- [GIVEN TASK] Return every line of the rows below that contains the string "arrow", treating uppercase and lowercase letters as distinct.

[start]

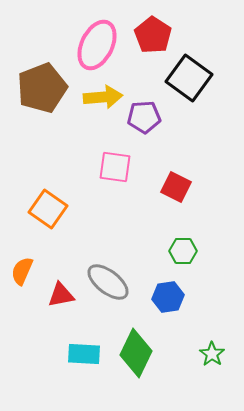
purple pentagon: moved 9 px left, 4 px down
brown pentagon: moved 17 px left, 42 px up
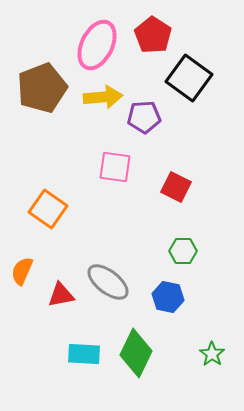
blue hexagon: rotated 20 degrees clockwise
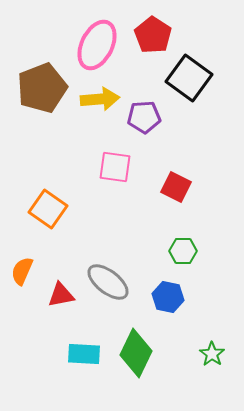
yellow arrow: moved 3 px left, 2 px down
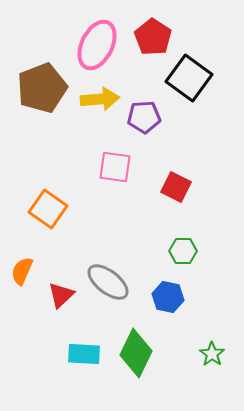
red pentagon: moved 2 px down
red triangle: rotated 32 degrees counterclockwise
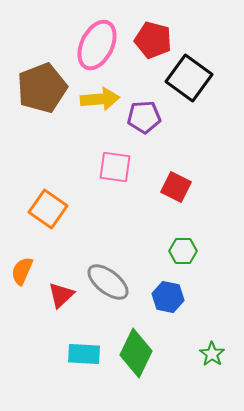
red pentagon: moved 3 px down; rotated 18 degrees counterclockwise
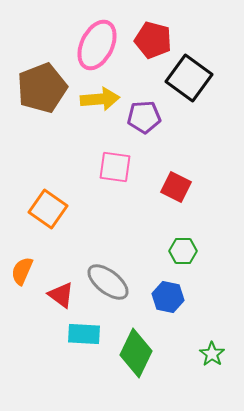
red triangle: rotated 40 degrees counterclockwise
cyan rectangle: moved 20 px up
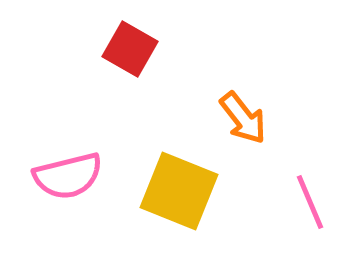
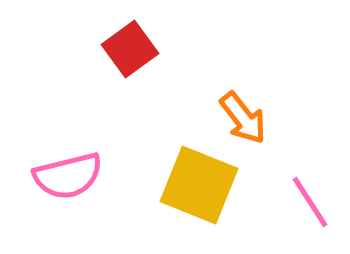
red square: rotated 24 degrees clockwise
yellow square: moved 20 px right, 6 px up
pink line: rotated 10 degrees counterclockwise
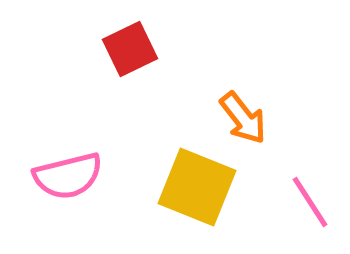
red square: rotated 10 degrees clockwise
yellow square: moved 2 px left, 2 px down
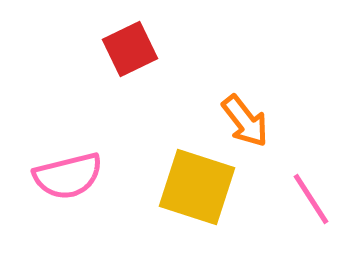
orange arrow: moved 2 px right, 3 px down
yellow square: rotated 4 degrees counterclockwise
pink line: moved 1 px right, 3 px up
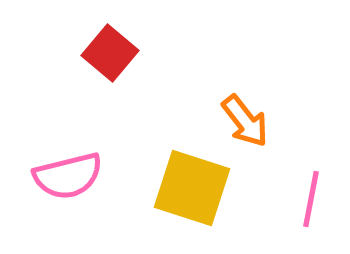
red square: moved 20 px left, 4 px down; rotated 24 degrees counterclockwise
yellow square: moved 5 px left, 1 px down
pink line: rotated 44 degrees clockwise
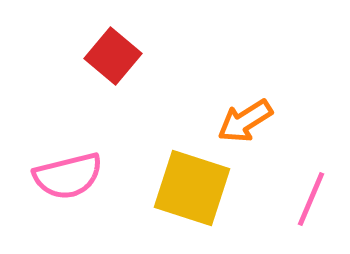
red square: moved 3 px right, 3 px down
orange arrow: rotated 96 degrees clockwise
pink line: rotated 12 degrees clockwise
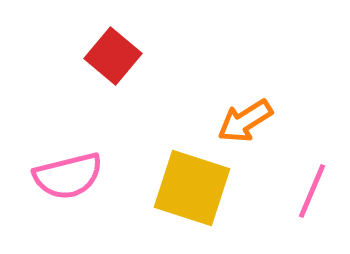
pink line: moved 1 px right, 8 px up
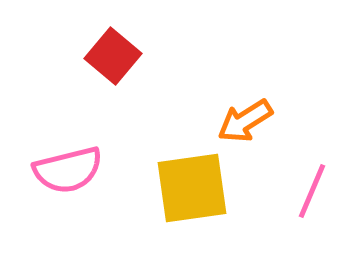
pink semicircle: moved 6 px up
yellow square: rotated 26 degrees counterclockwise
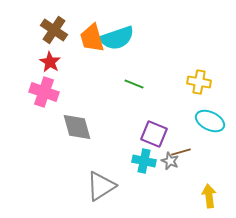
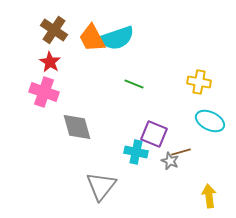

[end]

- [WRITTEN ANSWER]
yellow arrow: moved 3 px left, 2 px down
orange arrow: moved 2 px right, 3 px down
orange arrow: rotated 96 degrees clockwise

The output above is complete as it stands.